Exercise requirements:
Set down exact lines only, from the line with "purple jar: 3 -> 2" through the last line of the material below, with every picture left out.

BEGIN Task input

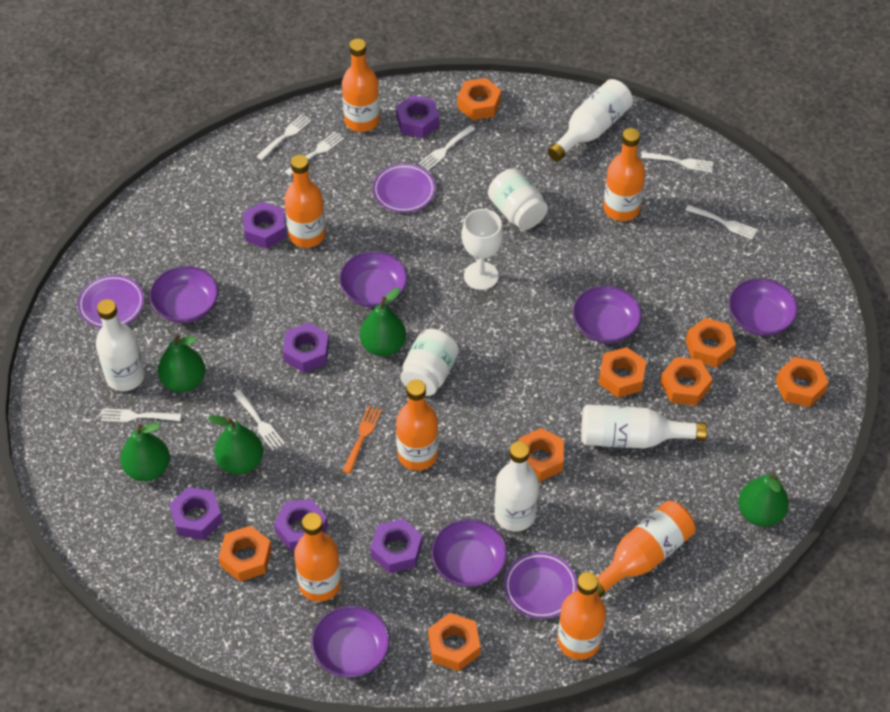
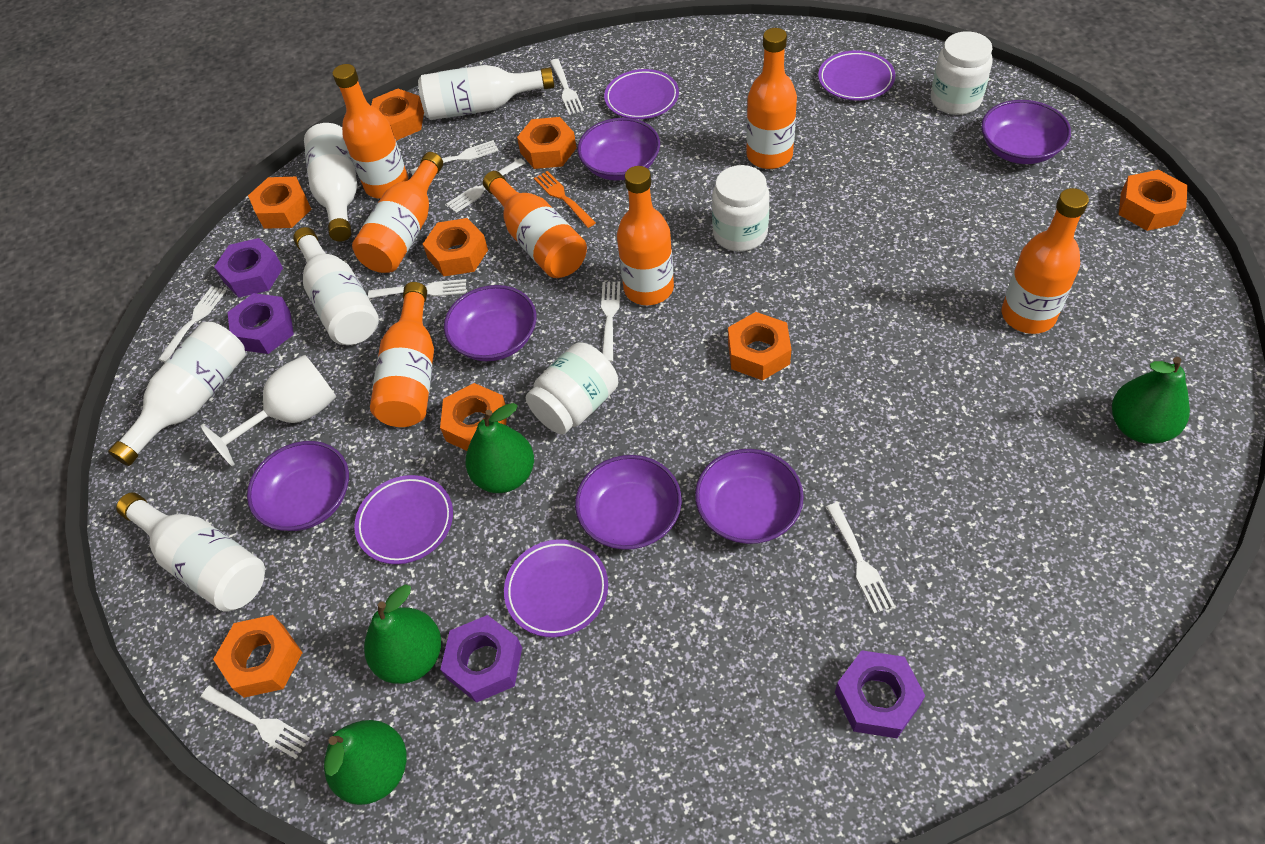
green pear: 5 -> 4
purple nut: 6 -> 4
purple plate: 3 -> 4
white bottle: 4 -> 5
white fork: 7 -> 8
white jar: 2 -> 3

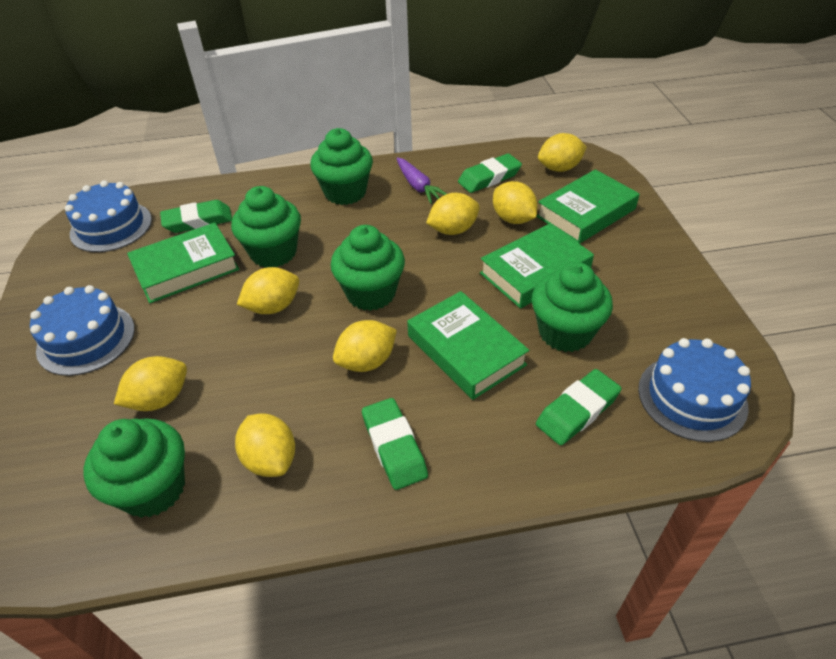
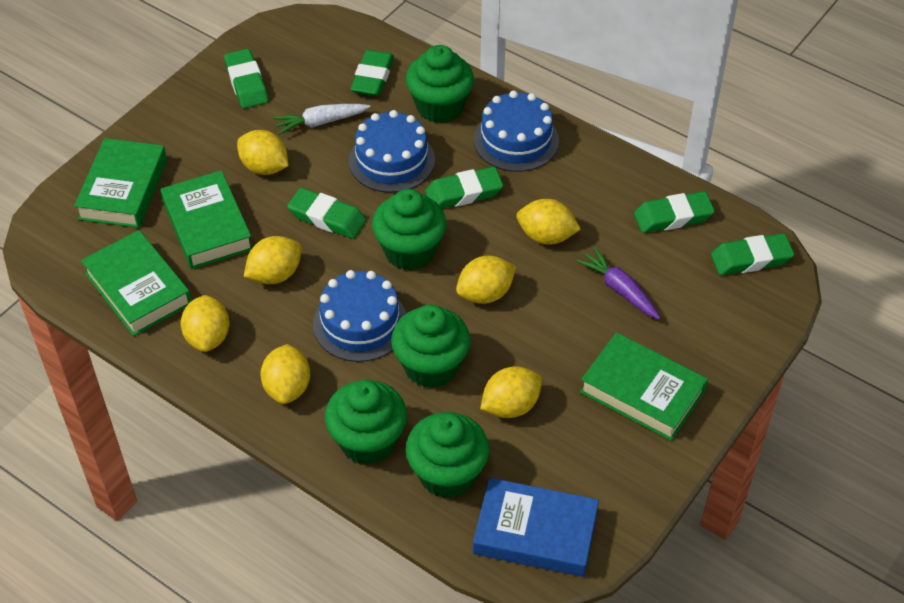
blue book: 0 -> 1
green eraser: 4 -> 6
white carrot: 0 -> 1

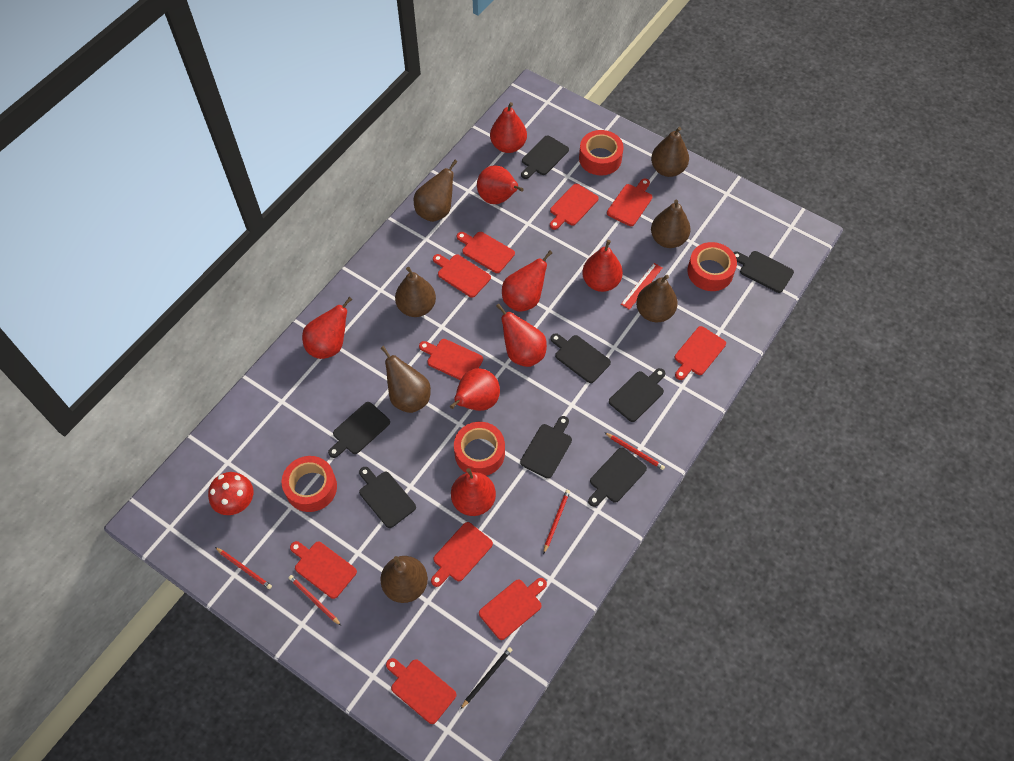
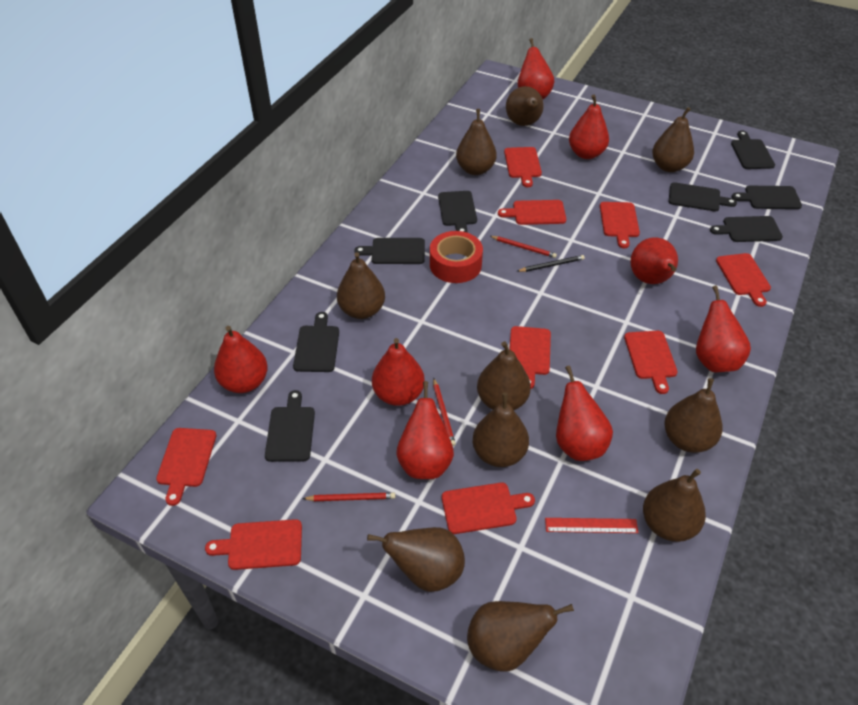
brown pear: 7 -> 10
red cutting board: 10 -> 9
red mushroom: 1 -> 0
red pencil: 4 -> 3
red tape: 4 -> 1

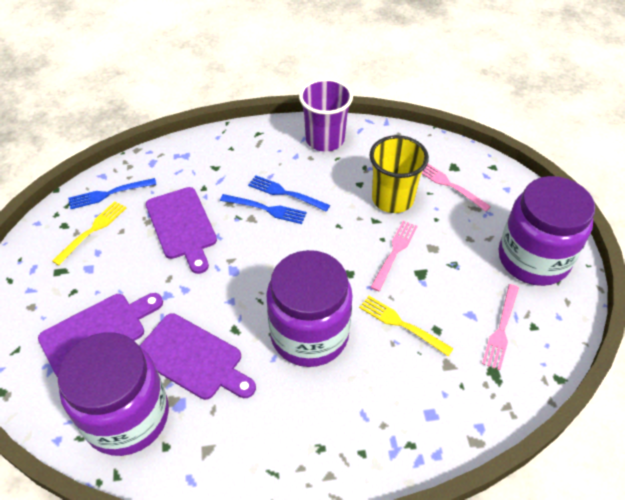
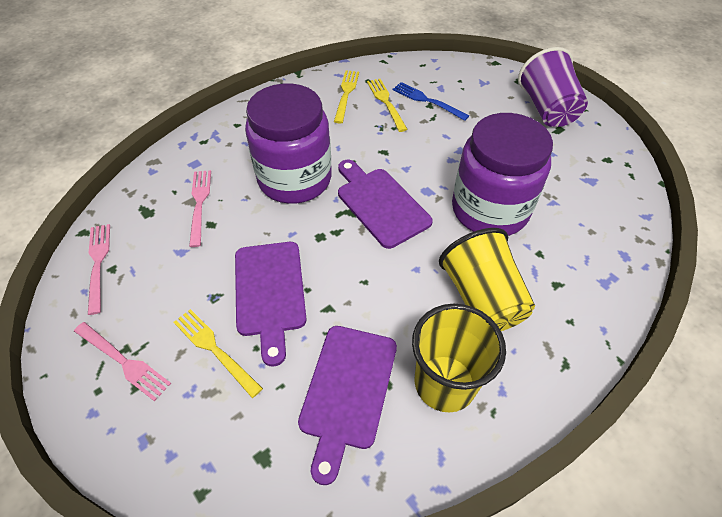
blue fork: 3 -> 1
purple jar: 3 -> 2
yellow cup: 1 -> 2
yellow fork: 2 -> 3

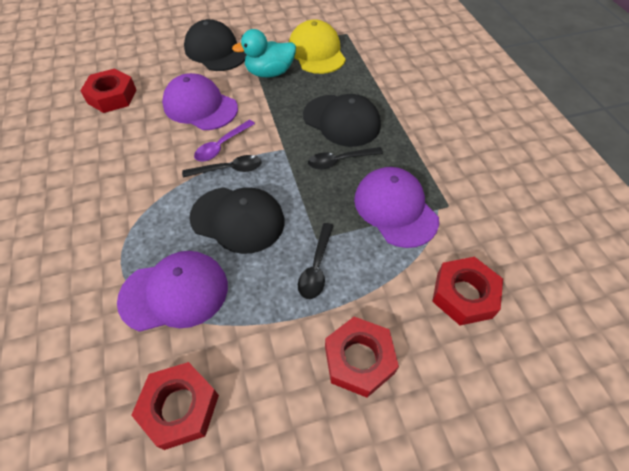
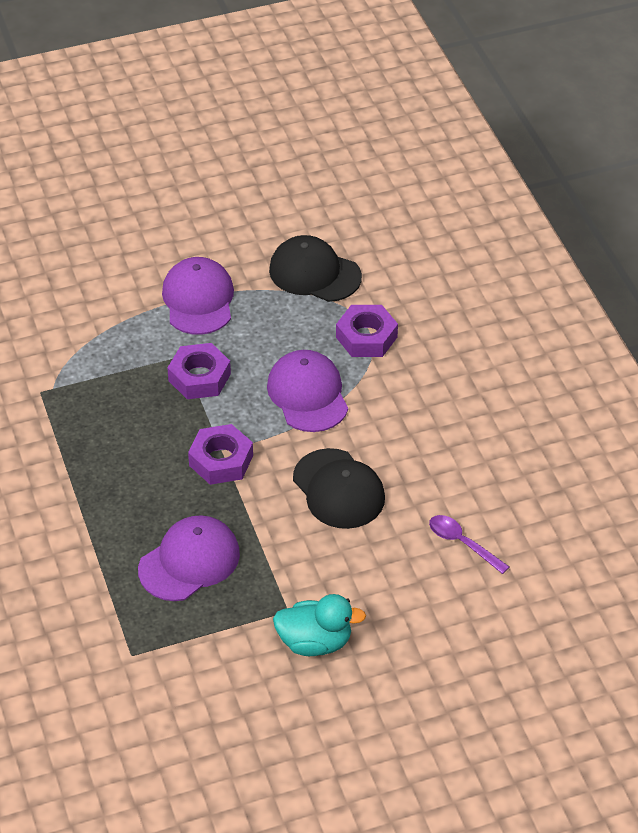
black cap: 3 -> 2
black spoon: 3 -> 0
purple nut: 0 -> 3
red nut: 4 -> 0
yellow cap: 1 -> 0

END Task input

Answer:
purple jar: 3 -> 2
yellow cup: 1 -> 2
yellow fork: 2 -> 3

black cap: 3 -> 2
black spoon: 3 -> 0
purple nut: 0 -> 3
red nut: 4 -> 0
yellow cap: 1 -> 0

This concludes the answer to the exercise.